**Activity:**
Extract the records below word for word and ignore the images.
### Source information ###
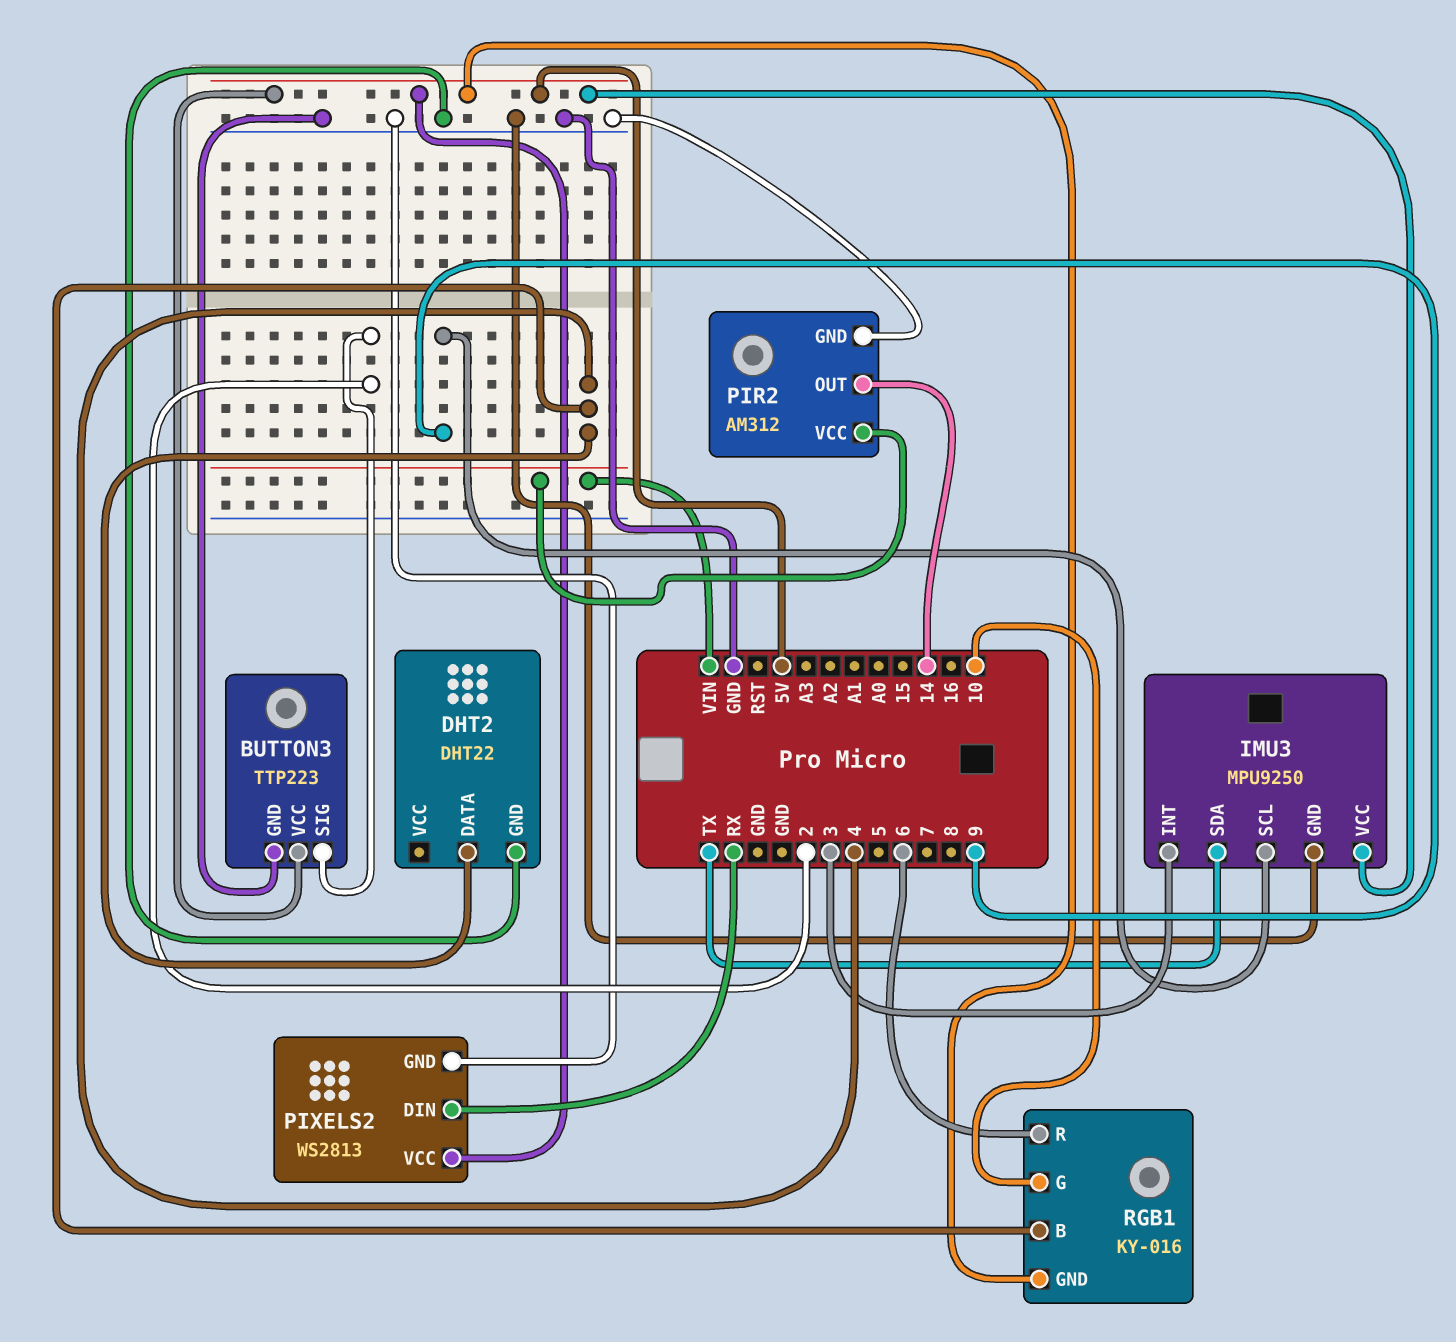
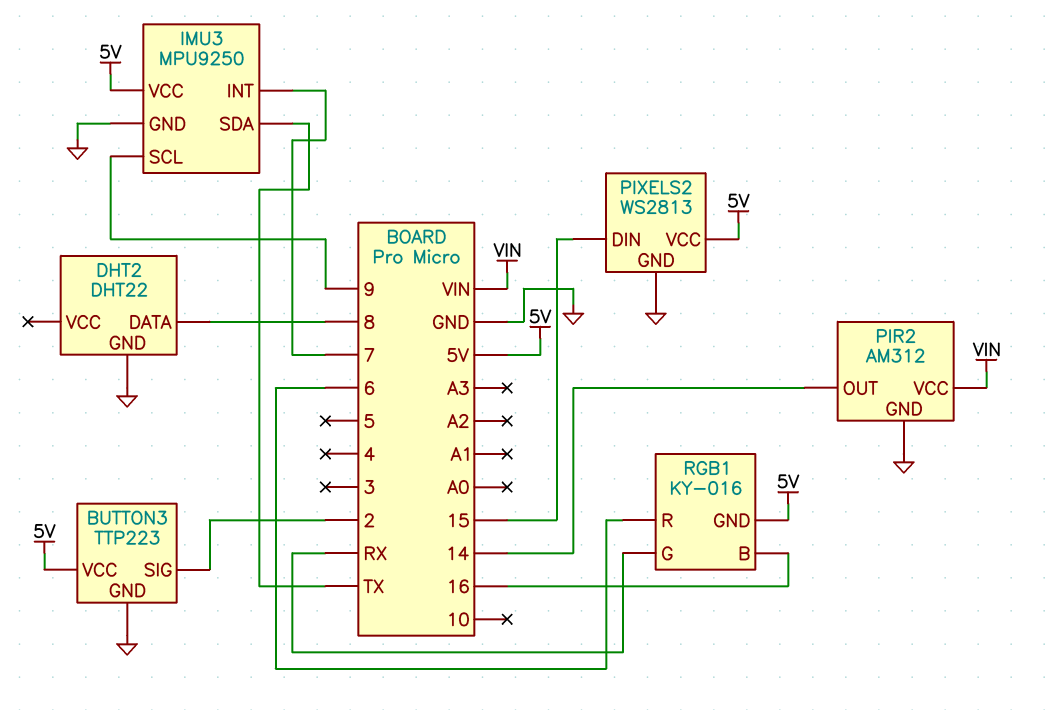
DHT2 pin DATA: 4 -> 8
IMU3 pin INT: 3 -> 7
PIXELS2 pin DIN: RX -> 15
RGB1 pin B: 4 -> 16
RGB1 pin G: 10 -> RX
###
**Output of the task:**
DHT2 pin DATA: 4 -> 8
IMU3 pin INT: 3 -> 7
PIXELS2 pin DIN: RX -> 15
RGB1 pin B: 4 -> 16
RGB1 pin G: 10 -> RX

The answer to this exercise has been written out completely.